* _What this task involves_:
Once the line containing "C2: 1uF (plus" is located in the records below, repeat it and all lines that follow it exactly, leaving out any picture.

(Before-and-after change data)
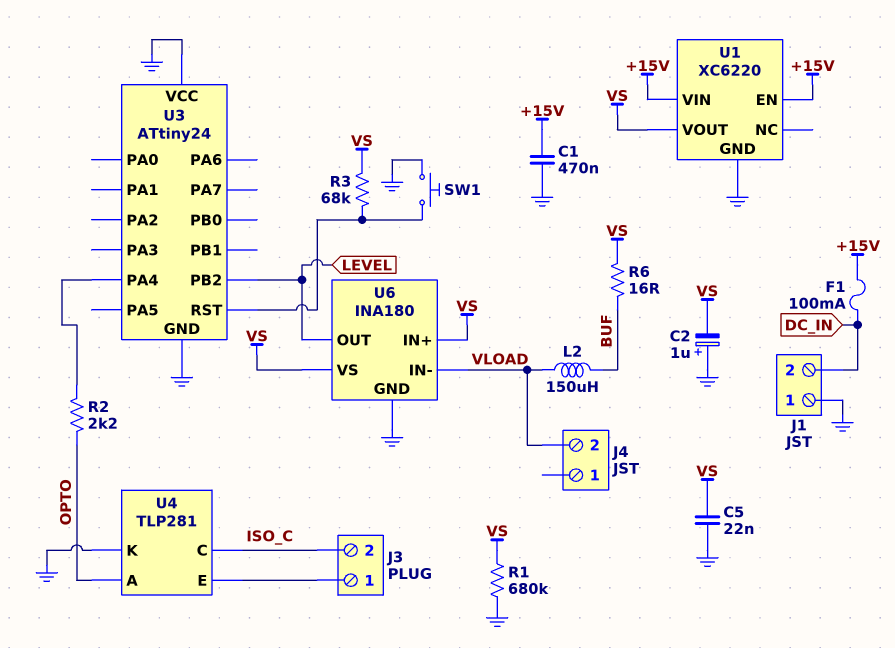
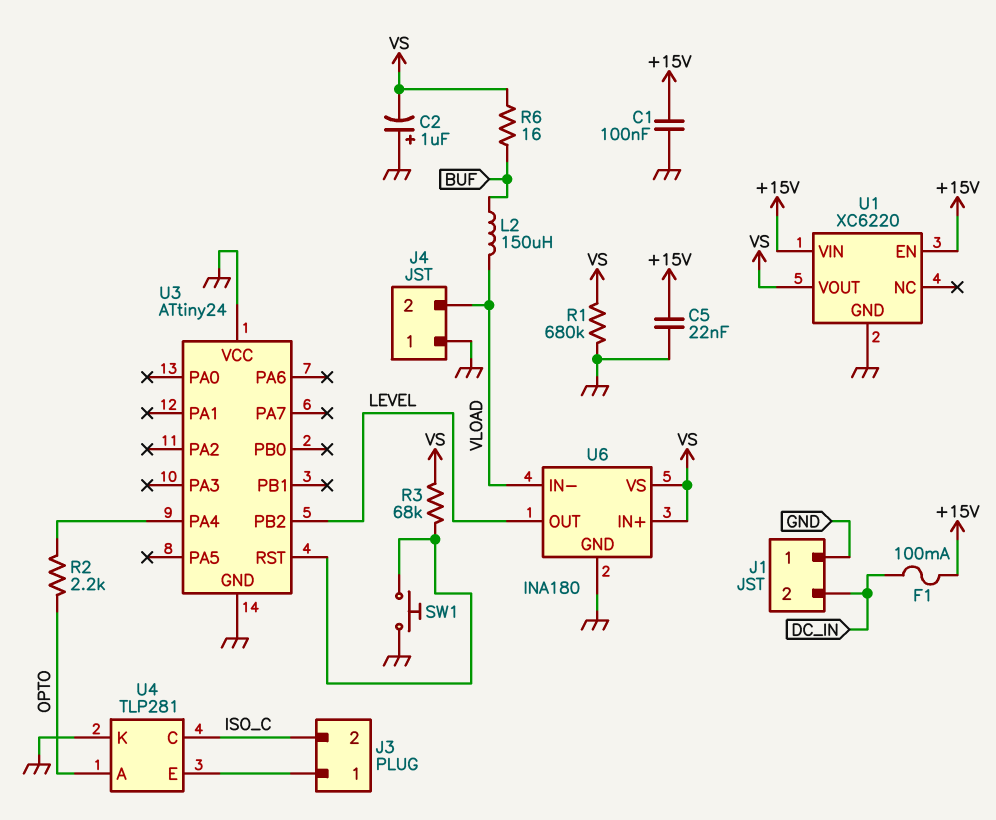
C1: 470nF (+15V, GND) -> 100nF (+15V, GND)
C5: 22nF (GND, VS) -> 22nF (+15V, GND)
J4 pin 1: none -> GND

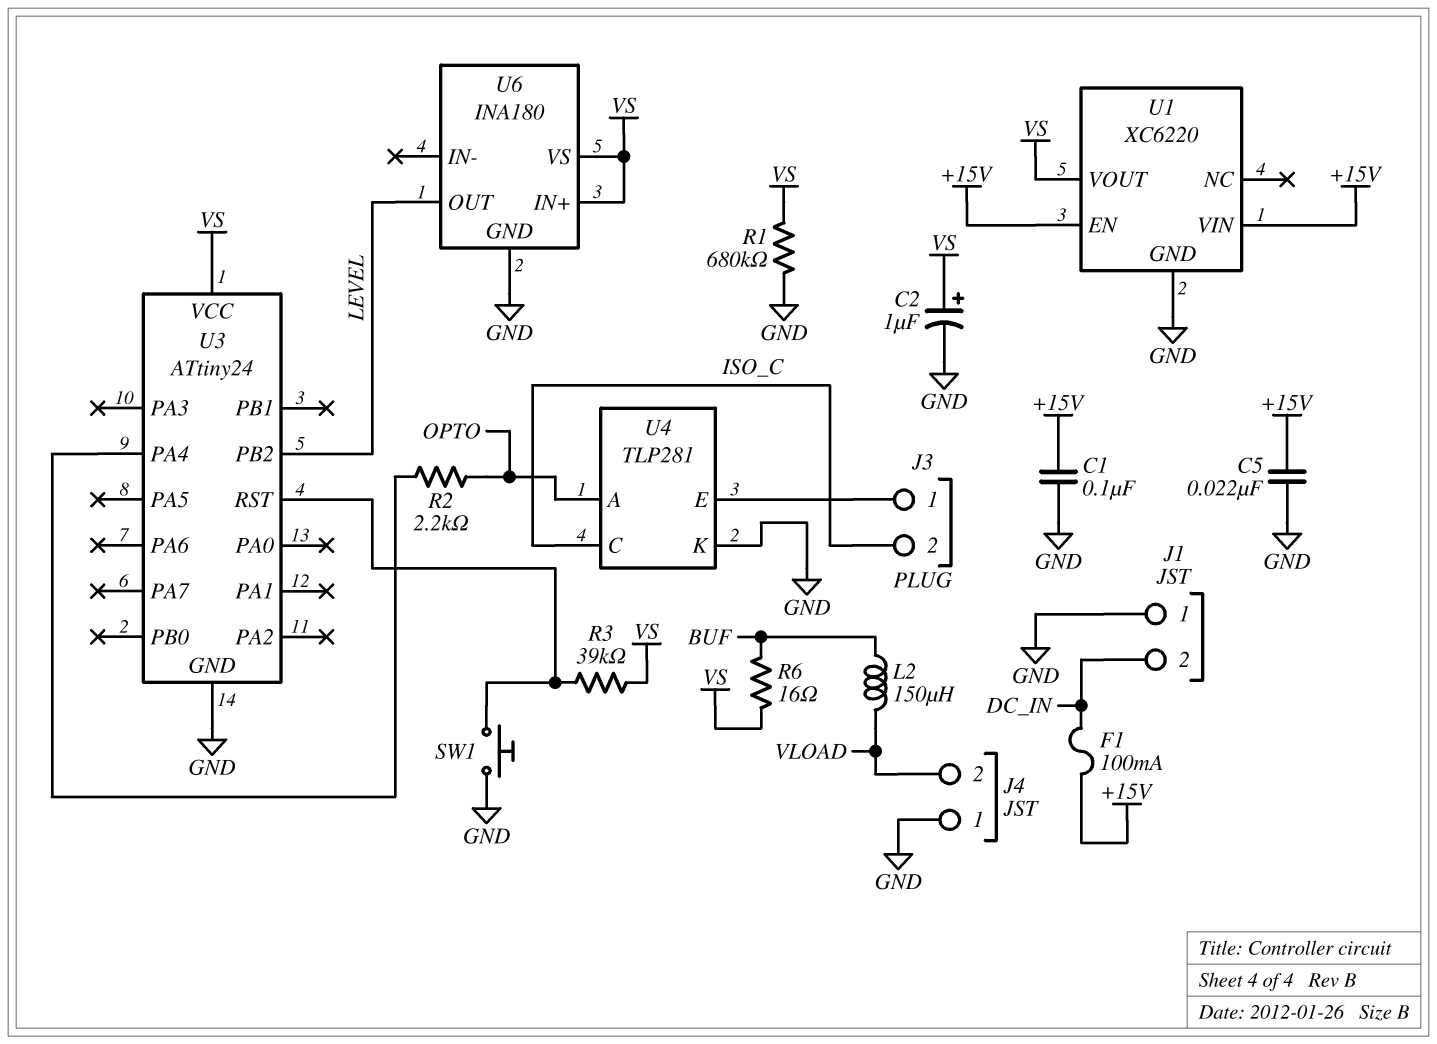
C2: 1uF (plus GND, minus VS) -> 1uF (plus VS, minus GND)
R3: 68k (U3/RST, VS) -> 39k (U3/RST, VS)
U3 pin VCC: GND -> VS
U6 pin IN-: VLOAD -> none

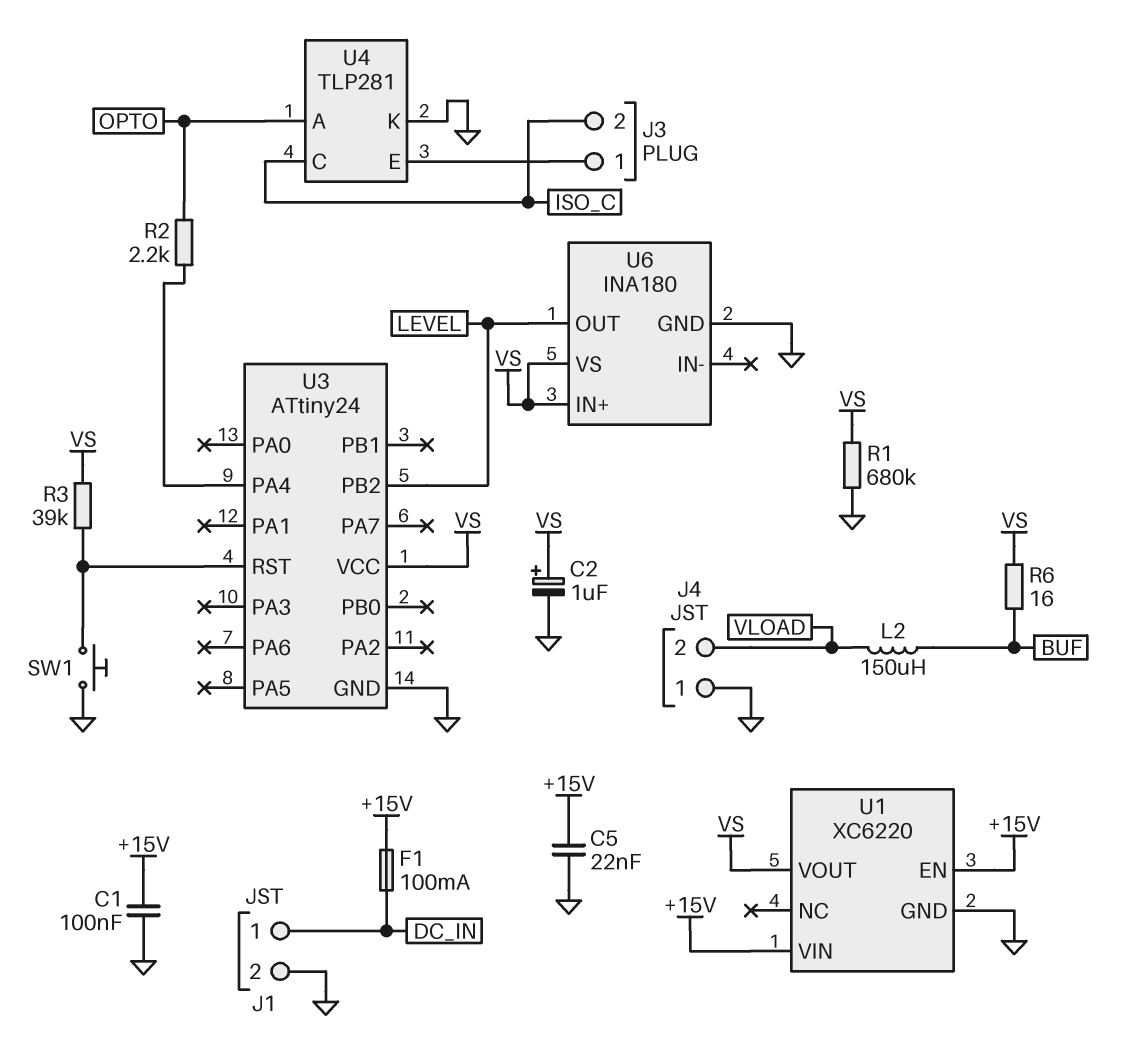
J1 pin 1: GND -> DC_IN
J1 pin 2: DC_IN -> GND

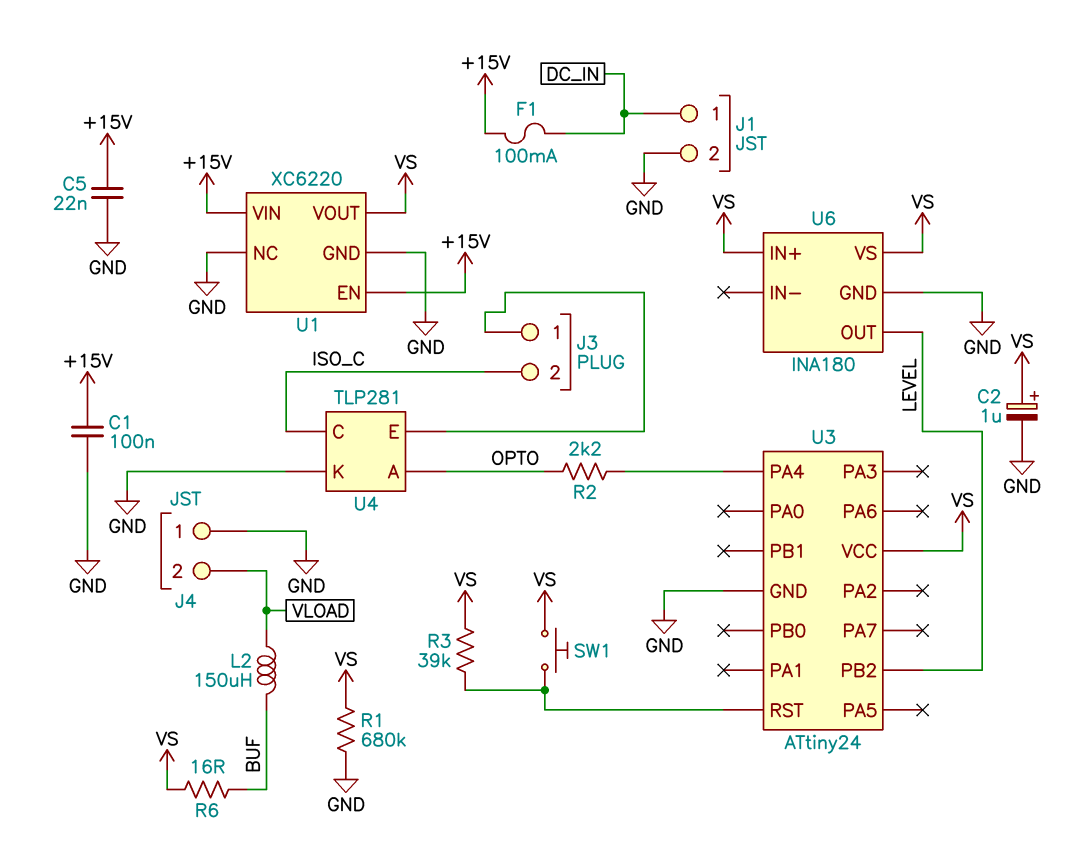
SW1: button (GND, U3/RST) -> button (U3/RST, VS)
U1 pin NC: none -> GND

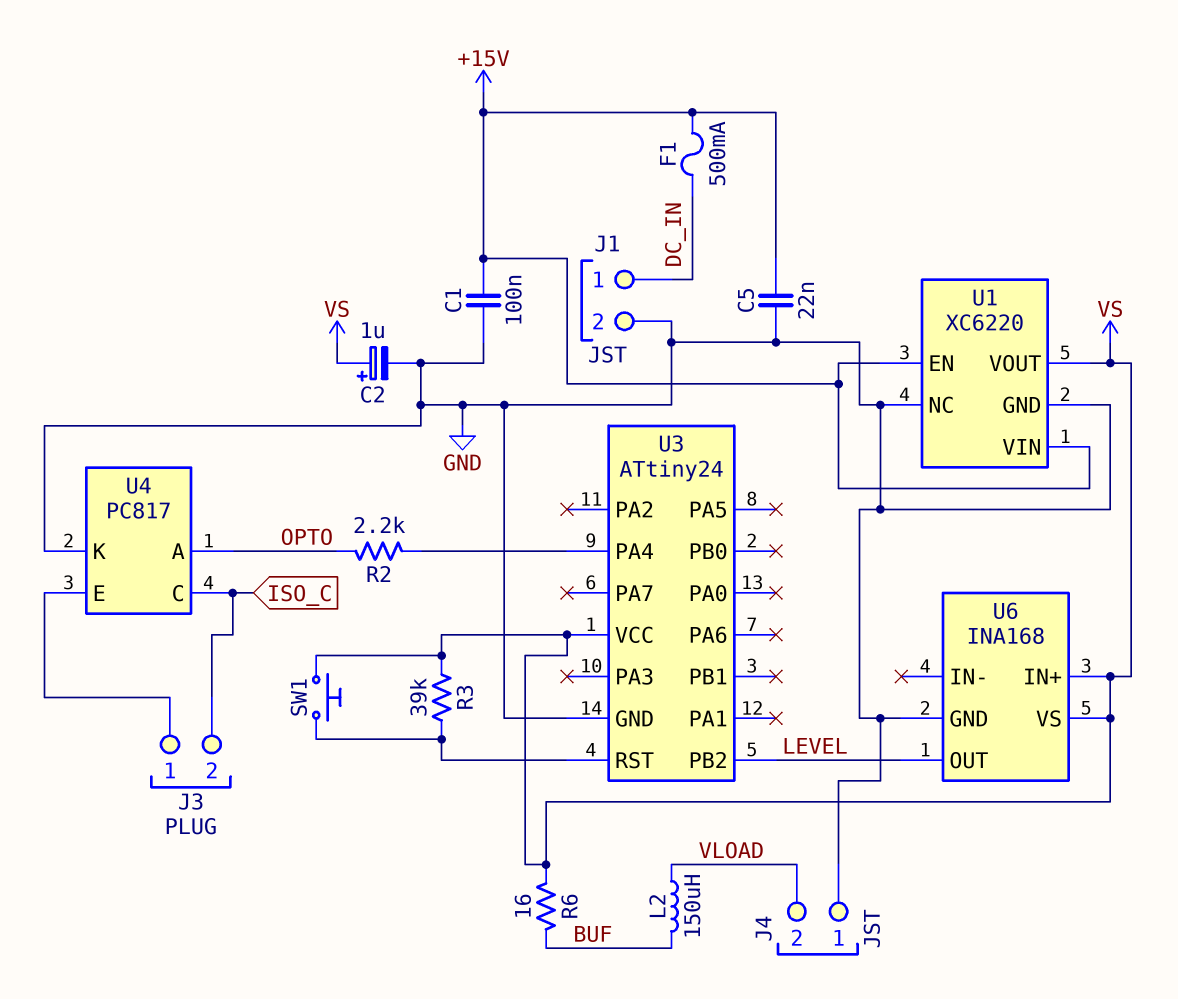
F1: 100mA (+15V, DC_IN) -> 500mA (+15V, DC_IN)
R1: 680k (GND, VS) -> none
U4: TLP281 -> PC817
U6: INA180 -> INA168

* _Answer to the problem_:
C2: 1uF (plus GND, minus VS) -> 1uF (plus VS, minus GND)
R3: 68k (U3/RST, VS) -> 39k (U3/RST, VS)
U3 pin VCC: GND -> VS
U6 pin IN-: VLOAD -> none

J1 pin 1: GND -> DC_IN
J1 pin 2: DC_IN -> GND

SW1: button (GND, U3/RST) -> button (U3/RST, VS)
U1 pin NC: none -> GND

F1: 100mA (+15V, DC_IN) -> 500mA (+15V, DC_IN)
R1: 680k (GND, VS) -> none
U4: TLP281 -> PC817
U6: INA180 -> INA168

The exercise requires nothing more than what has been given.